(Before-and-after scene images)

____________

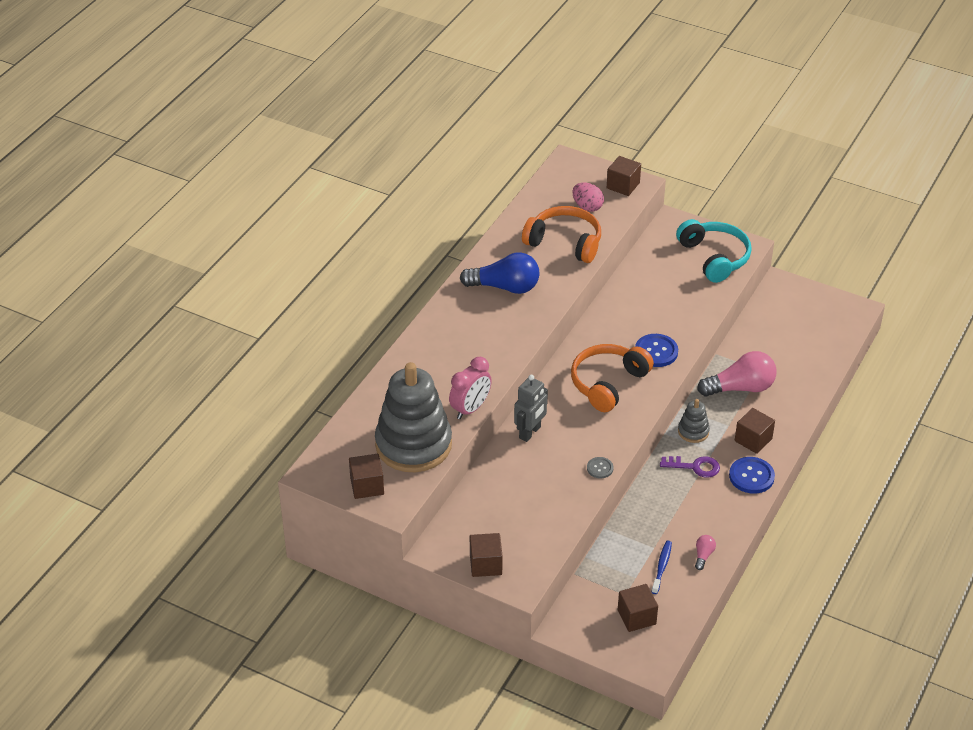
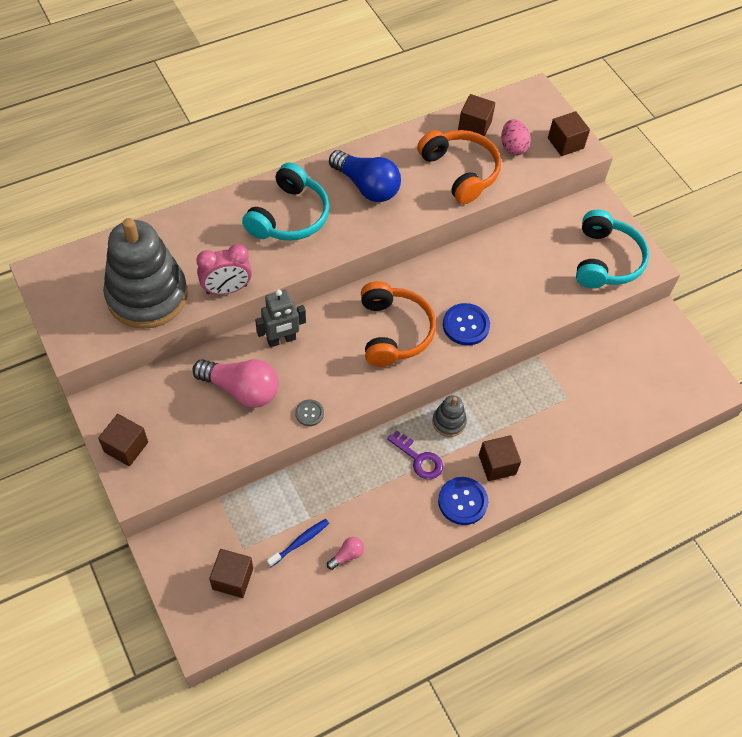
camera: 30 degrees right, 15 degrees up
brown cube [349,454,384,499] -> brown cube moved to [458,94,495,136]
orange headphones [571,344,654,412] -> orange headphones turned 105 degrees clockwise [361,281,436,367]
pink light bulb [697,351,777,397] -> pink light bulb moved to [192,359,279,408]
none -> turquoise headphones [242,162,330,241]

____________

(WHAT YOU SHOULD DO):
Please set down, with no changes, the line that contains "pink light bulb [697,351,777,397]" and all the lines after it until the entries end; write nothing besides them.

(ANSWER BOX):
pink light bulb [697,351,777,397] -> pink light bulb moved to [192,359,279,408]
none -> turquoise headphones [242,162,330,241]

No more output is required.